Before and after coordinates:
———
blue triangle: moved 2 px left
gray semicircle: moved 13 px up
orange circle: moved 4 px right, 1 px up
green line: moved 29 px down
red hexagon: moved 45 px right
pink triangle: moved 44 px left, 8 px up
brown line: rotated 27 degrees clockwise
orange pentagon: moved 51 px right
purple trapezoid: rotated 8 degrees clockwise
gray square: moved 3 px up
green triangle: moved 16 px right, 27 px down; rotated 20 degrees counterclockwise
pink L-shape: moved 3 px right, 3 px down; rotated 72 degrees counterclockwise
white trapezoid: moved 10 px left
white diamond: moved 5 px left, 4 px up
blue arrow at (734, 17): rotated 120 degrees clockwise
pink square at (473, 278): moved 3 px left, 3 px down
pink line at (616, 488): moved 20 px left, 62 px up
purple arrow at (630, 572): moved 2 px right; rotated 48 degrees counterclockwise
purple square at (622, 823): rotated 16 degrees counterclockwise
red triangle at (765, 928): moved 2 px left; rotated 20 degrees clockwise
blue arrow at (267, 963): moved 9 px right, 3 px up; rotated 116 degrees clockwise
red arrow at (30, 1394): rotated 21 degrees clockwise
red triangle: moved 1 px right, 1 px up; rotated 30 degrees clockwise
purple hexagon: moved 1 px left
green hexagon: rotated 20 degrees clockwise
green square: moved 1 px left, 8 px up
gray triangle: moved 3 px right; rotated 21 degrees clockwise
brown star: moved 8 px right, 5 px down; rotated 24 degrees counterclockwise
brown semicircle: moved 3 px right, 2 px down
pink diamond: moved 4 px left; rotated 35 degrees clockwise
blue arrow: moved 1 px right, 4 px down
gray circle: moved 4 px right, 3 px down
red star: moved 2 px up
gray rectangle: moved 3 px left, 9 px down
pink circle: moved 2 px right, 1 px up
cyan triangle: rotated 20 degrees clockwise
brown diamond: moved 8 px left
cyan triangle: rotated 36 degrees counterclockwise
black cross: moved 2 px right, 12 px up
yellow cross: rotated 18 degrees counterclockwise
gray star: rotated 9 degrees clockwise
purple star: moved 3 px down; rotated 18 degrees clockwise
———
## Work required
The lines needed run from the first line of the data through the line containing "gray square: moved 3 px up"; give them again exactly and nothing else.

## Answer space
blue triangle: moved 2 px left
gray semicircle: moved 13 px up
orange circle: moved 4 px right, 1 px up
green line: moved 29 px down
red hexagon: moved 45 px right
pink triangle: moved 44 px left, 8 px up
brown line: rotated 27 degrees clockwise
orange pentagon: moved 51 px right
purple trapezoid: rotated 8 degrees clockwise
gray square: moved 3 px up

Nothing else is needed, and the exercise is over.